**Provided records**.
● ● ●

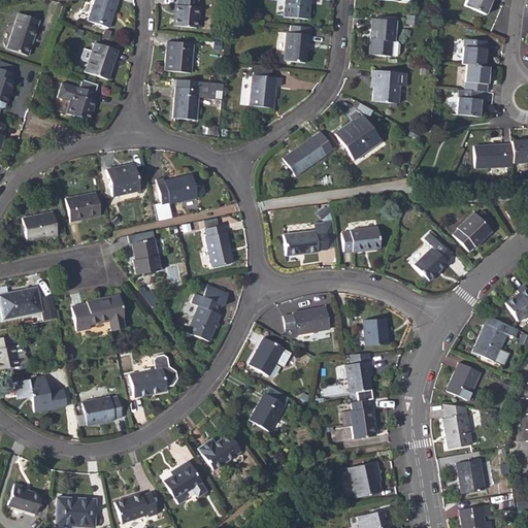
[(93,0),(87,21),(108,28),(117,0),(93,0)]
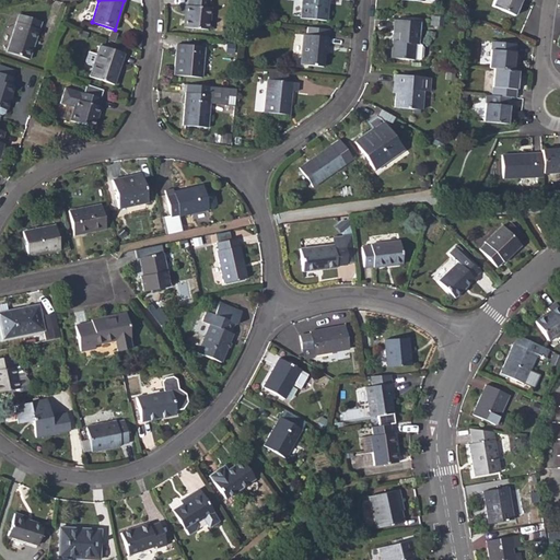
[(184,27),(207,30),(209,8),(208,8),(208,0),(187,0),(186,6),(185,6),(184,27)]
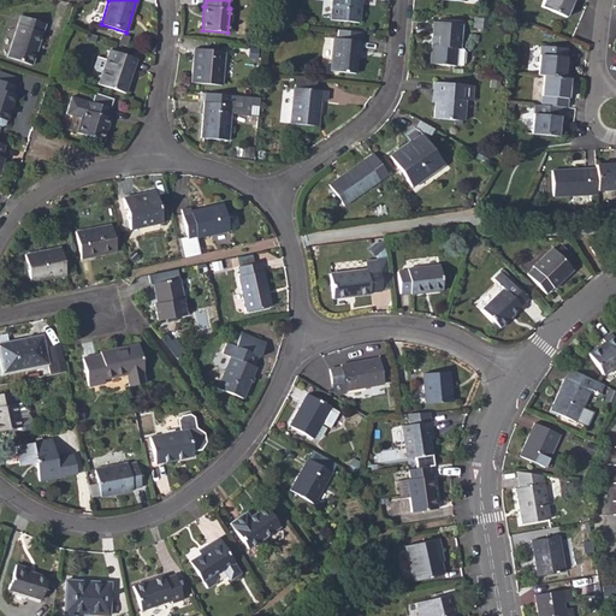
[(363,0),(332,0),(331,21),(357,24),(359,10),(357,10),(357,0),(360,1),(365,1),(363,0)]
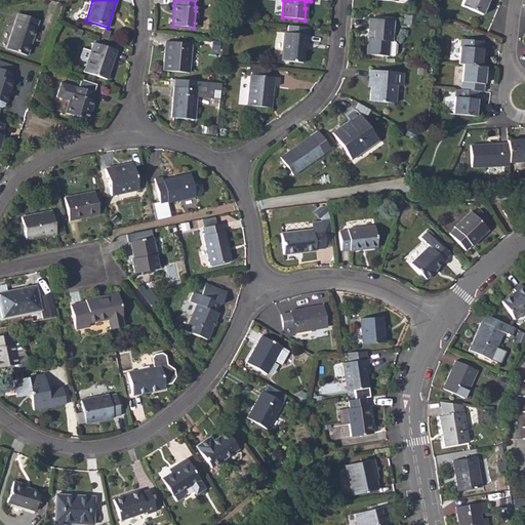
[(463,0),(461,6),(481,15),(488,0),(463,0)]
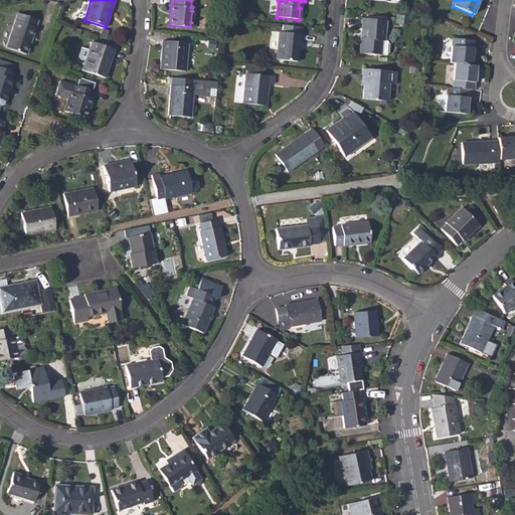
[(6,47),(26,54),(38,20),(17,13),(6,47)]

● ● ●

**Required action**.
What's needed is an exact copy of every entry, free of pictures.

**Answer section**.
[(93,0),(87,21),(108,28),(117,0),(93,0)]
[(184,27),(207,30),(209,8),(208,8),(208,0),(187,0),(186,6),(185,6),(184,27)]
[(363,0),(332,0),(331,21),(357,24),(359,10),(357,10),(357,0),(360,1),(365,1),(363,0)]
[(463,0),(461,6),(481,15),(488,0),(463,0)]
[(6,47),(26,54),(38,20),(17,13),(6,47)]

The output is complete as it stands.